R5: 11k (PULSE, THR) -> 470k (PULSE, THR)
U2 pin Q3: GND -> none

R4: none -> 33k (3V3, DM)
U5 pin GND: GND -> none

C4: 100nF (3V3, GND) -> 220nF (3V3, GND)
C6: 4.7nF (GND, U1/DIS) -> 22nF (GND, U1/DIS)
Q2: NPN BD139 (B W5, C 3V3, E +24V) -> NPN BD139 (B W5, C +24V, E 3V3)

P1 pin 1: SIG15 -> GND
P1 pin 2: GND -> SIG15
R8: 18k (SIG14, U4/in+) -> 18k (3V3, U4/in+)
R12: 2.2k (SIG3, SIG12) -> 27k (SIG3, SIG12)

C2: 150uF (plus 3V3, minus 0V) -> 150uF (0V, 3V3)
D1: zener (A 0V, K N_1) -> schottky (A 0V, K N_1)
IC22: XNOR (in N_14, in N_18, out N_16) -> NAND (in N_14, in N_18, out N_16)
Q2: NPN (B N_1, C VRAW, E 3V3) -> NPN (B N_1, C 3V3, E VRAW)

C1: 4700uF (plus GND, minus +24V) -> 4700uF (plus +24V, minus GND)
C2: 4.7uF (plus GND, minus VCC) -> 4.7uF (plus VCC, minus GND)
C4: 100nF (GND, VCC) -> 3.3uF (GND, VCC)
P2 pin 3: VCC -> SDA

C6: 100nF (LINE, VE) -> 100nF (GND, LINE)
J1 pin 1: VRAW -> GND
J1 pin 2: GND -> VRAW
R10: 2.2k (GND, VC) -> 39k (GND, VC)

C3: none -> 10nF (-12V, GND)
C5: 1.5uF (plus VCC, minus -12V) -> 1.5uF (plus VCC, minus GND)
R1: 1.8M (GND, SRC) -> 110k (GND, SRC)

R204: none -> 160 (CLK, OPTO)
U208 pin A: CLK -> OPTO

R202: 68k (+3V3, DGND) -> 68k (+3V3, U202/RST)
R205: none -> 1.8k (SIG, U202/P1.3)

__________

Each record above must be transcribed exactly, and none may be skipped.

_EXERCISE SOLUTION_
R5: 11k (PULSE, THR) -> 470k (PULSE, THR)
U2 pin Q3: GND -> none

R4: none -> 33k (3V3, DM)
U5 pin GND: GND -> none

C4: 100nF (3V3, GND) -> 220nF (3V3, GND)
C6: 4.7nF (GND, U1/DIS) -> 22nF (GND, U1/DIS)
Q2: NPN BD139 (B W5, C 3V3, E +24V) -> NPN BD139 (B W5, C +24V, E 3V3)

P1 pin 1: SIG15 -> GND
P1 pin 2: GND -> SIG15
R8: 18k (SIG14, U4/in+) -> 18k (3V3, U4/in+)
R12: 2.2k (SIG3, SIG12) -> 27k (SIG3, SIG12)

C2: 150uF (plus 3V3, minus 0V) -> 150uF (0V, 3V3)
D1: zener (A 0V, K N_1) -> schottky (A 0V, K N_1)
IC22: XNOR (in N_14, in N_18, out N_16) -> NAND (in N_14, in N_18, out N_16)
Q2: NPN (B N_1, C VRAW, E 3V3) -> NPN (B N_1, C 3V3, E VRAW)

C1: 4700uF (plus GND, minus +24V) -> 4700uF (plus +24V, minus GND)
C2: 4.7uF (plus GND, minus VCC) -> 4.7uF (plus VCC, minus GND)
C4: 100nF (GND, VCC) -> 3.3uF (GND, VCC)
P2 pin 3: VCC -> SDA

C6: 100nF (LINE, VE) -> 100nF (GND, LINE)
J1 pin 1: VRAW -> GND
J1 pin 2: GND -> VRAW
R10: 2.2k (GND, VC) -> 39k (GND, VC)

C3: none -> 10nF (-12V, GND)
C5: 1.5uF (plus VCC, minus -12V) -> 1.5uF (plus VCC, minus GND)
R1: 1.8M (GND, SRC) -> 110k (GND, SRC)

R204: none -> 160 (CLK, OPTO)
U208 pin A: CLK -> OPTO

R202: 68k (+3V3, DGND) -> 68k (+3V3, U202/RST)
R205: none -> 1.8k (SIG, U202/P1.3)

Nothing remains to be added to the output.